Exercise instructions |
In the listing below, locate the line that contains "R6: 270k (DGND, VOL) -> 390k (DGND, VOL)" and the line that contains "U1 pin in+: VOL -> DGND". Restate word for word those two lines and every line between them, and nothing else.

Listed records |
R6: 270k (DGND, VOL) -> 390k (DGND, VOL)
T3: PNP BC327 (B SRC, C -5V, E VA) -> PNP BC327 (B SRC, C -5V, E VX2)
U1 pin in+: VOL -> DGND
* * *
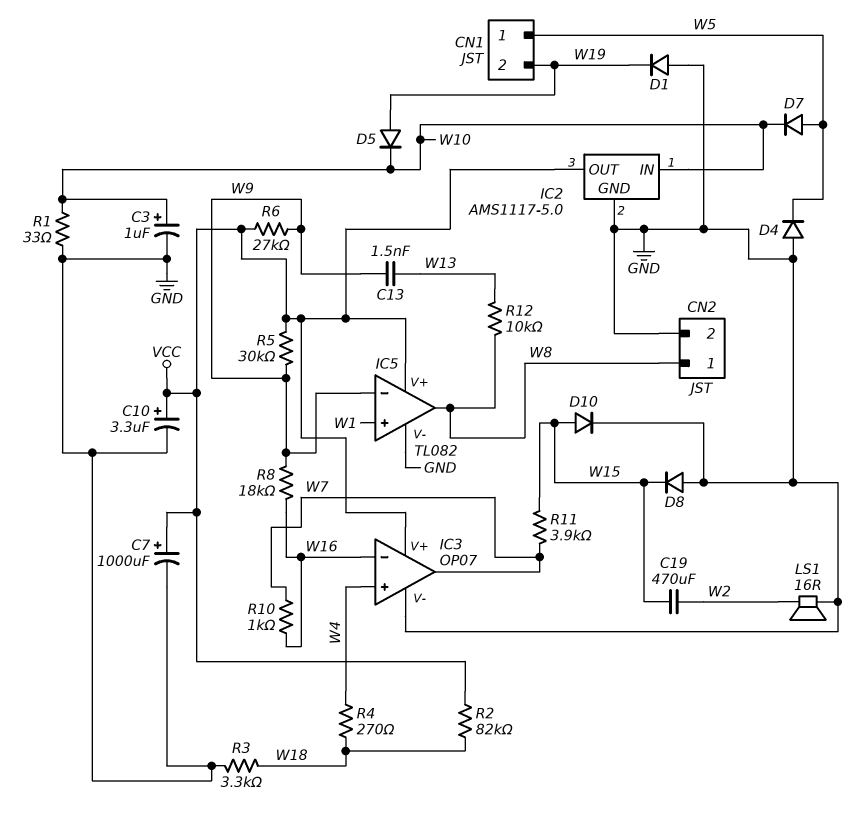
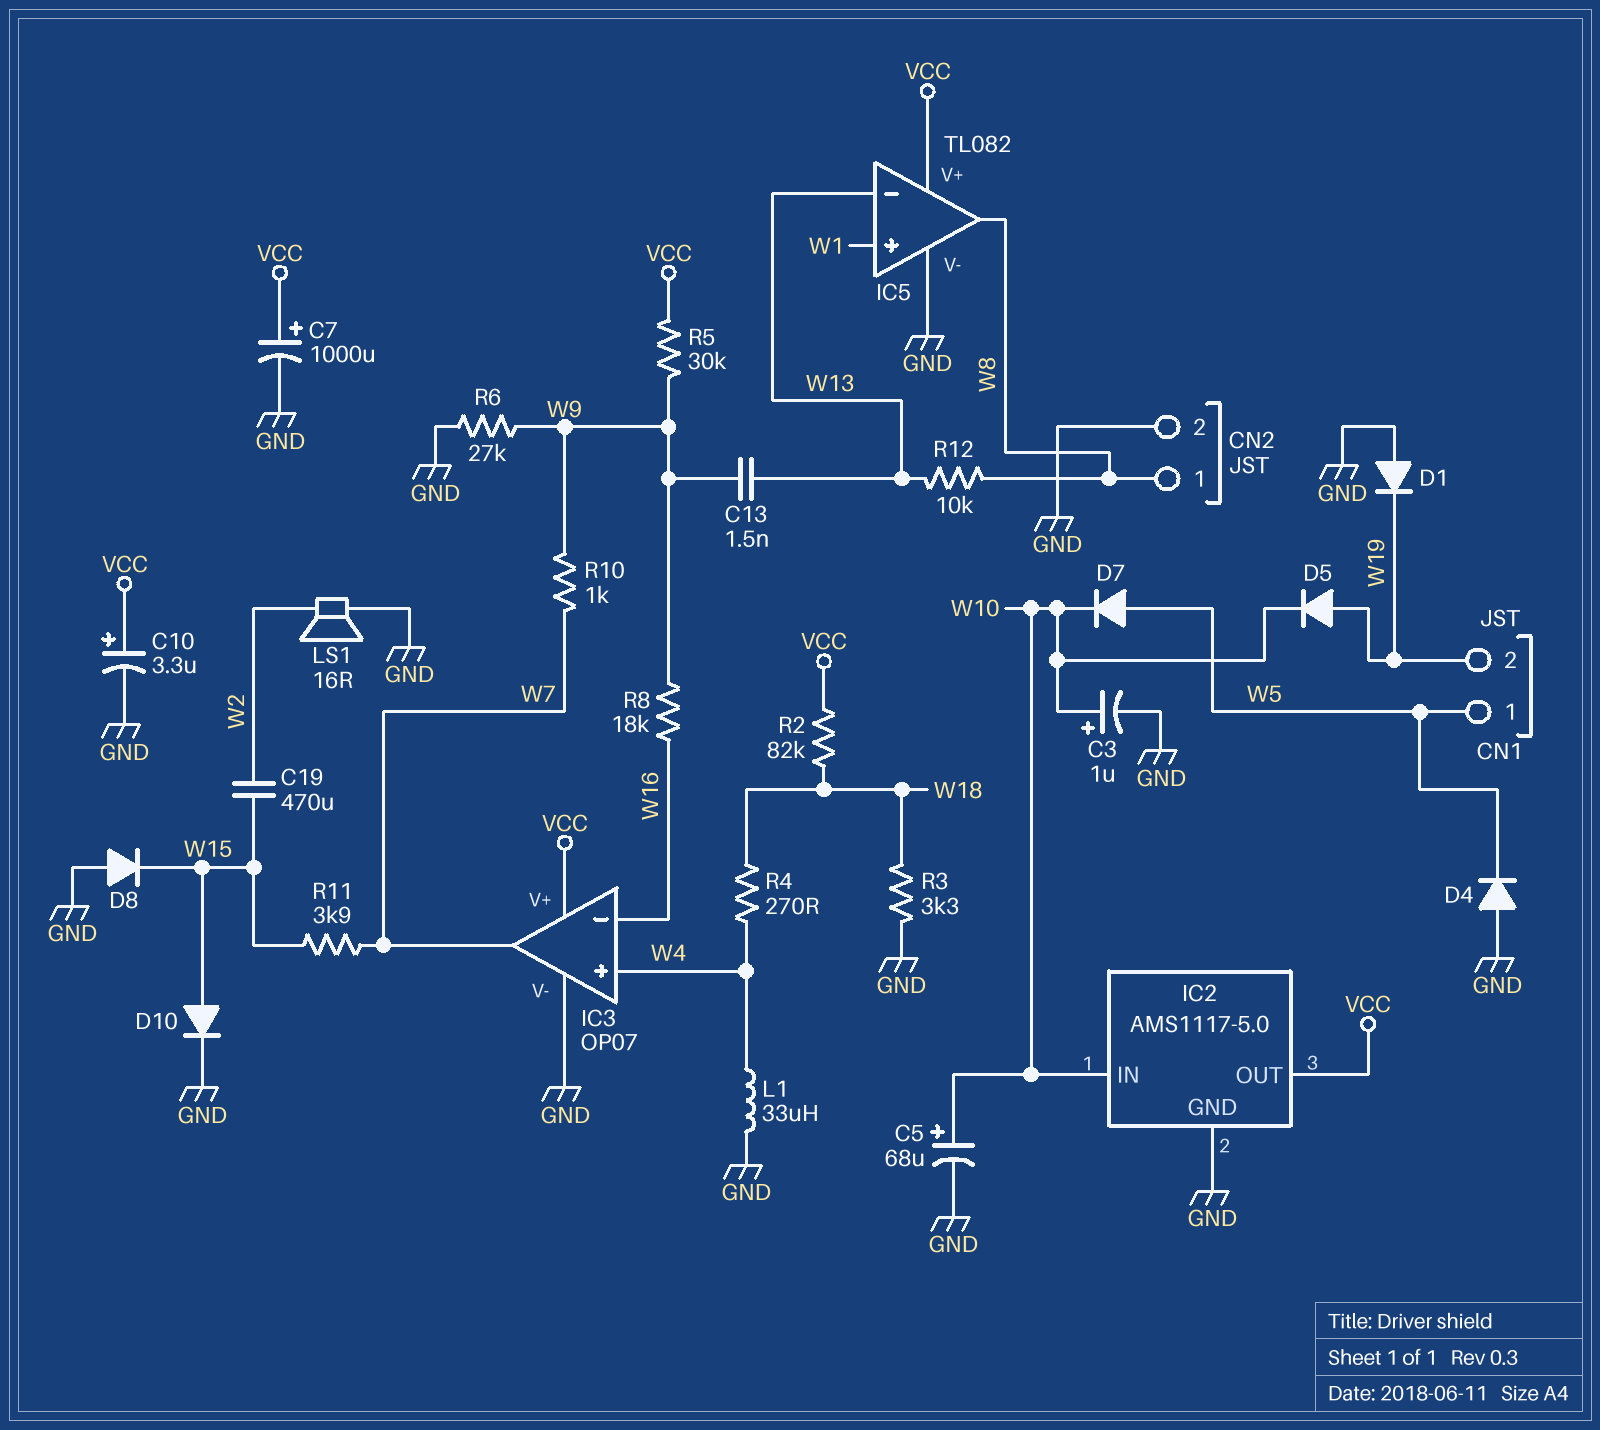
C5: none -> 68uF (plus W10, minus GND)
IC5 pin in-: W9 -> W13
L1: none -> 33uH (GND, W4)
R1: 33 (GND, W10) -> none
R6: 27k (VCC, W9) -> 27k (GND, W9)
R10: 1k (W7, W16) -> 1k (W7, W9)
...
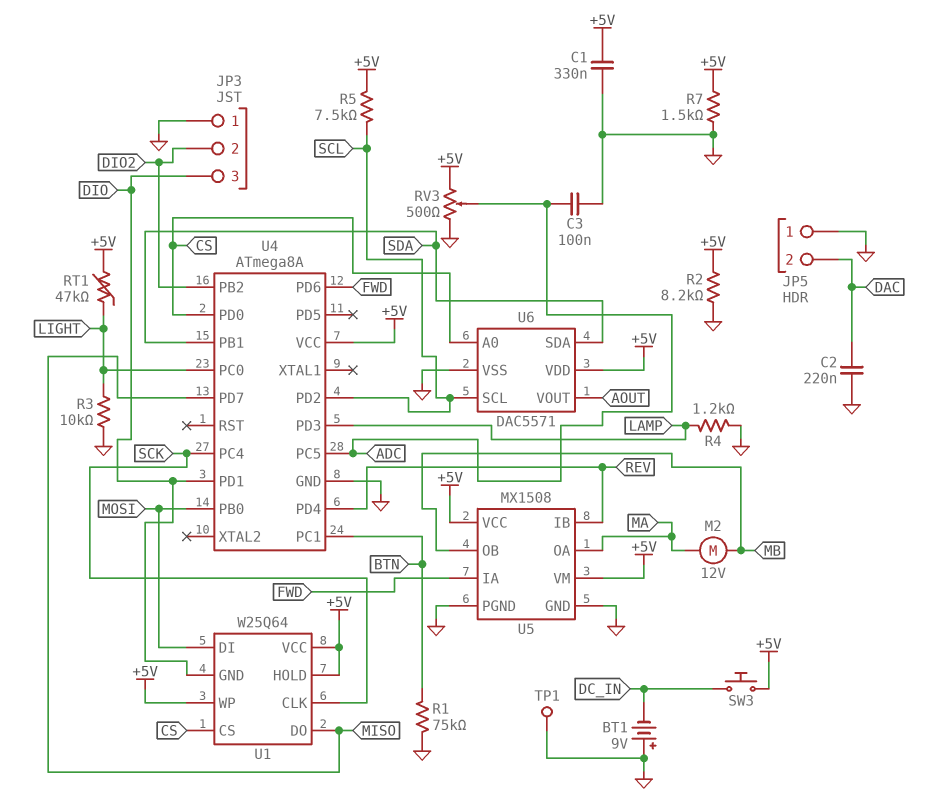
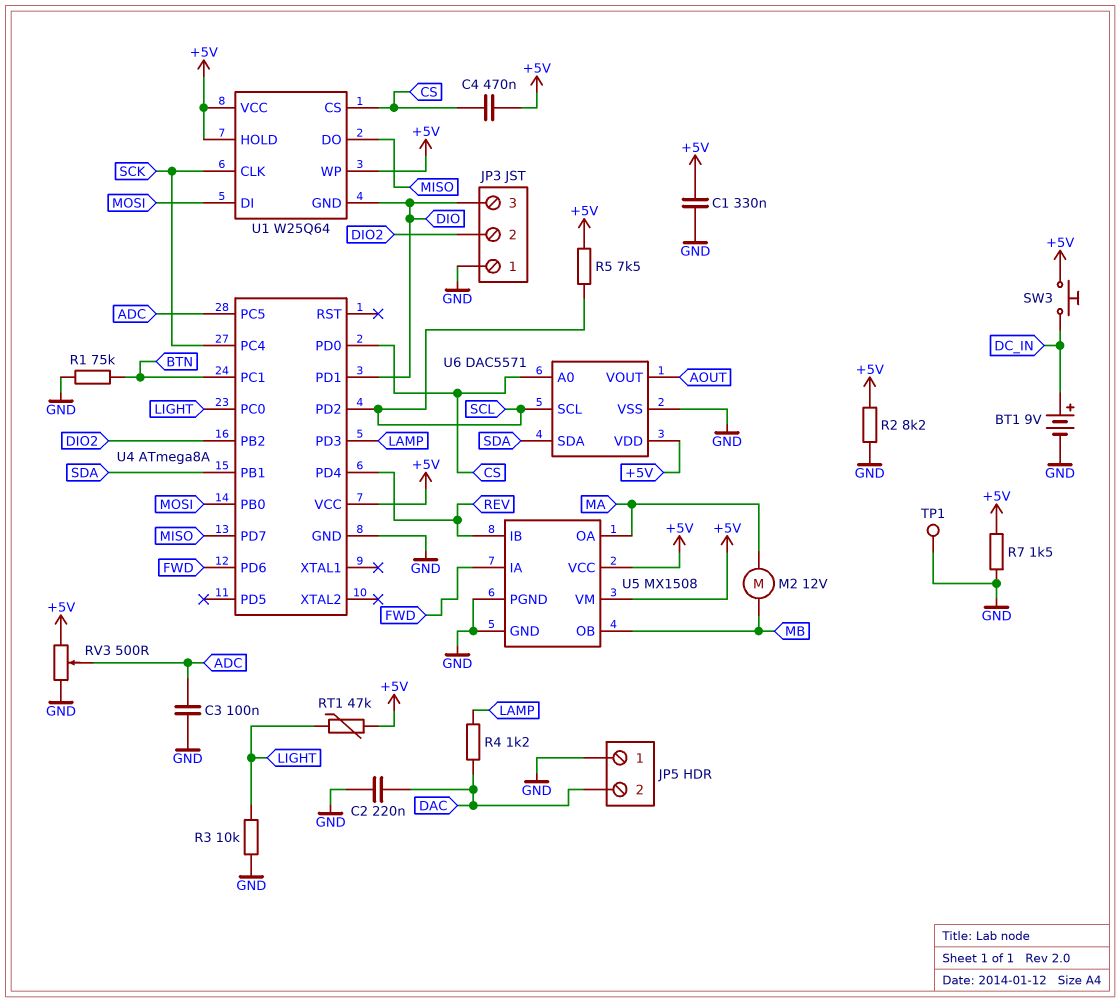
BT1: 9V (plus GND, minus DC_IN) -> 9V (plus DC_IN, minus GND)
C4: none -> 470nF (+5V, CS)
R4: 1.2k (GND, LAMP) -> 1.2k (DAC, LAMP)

Output of the exercise |
R6: 270k (DGND, VOL) -> 390k (DGND, VOL)
T3: PNP BC327 (B SRC, C -5V, E VA) -> PNP BC327 (B SRC, C -5V, E VX2)
U1 pin in+: VOL -> DGND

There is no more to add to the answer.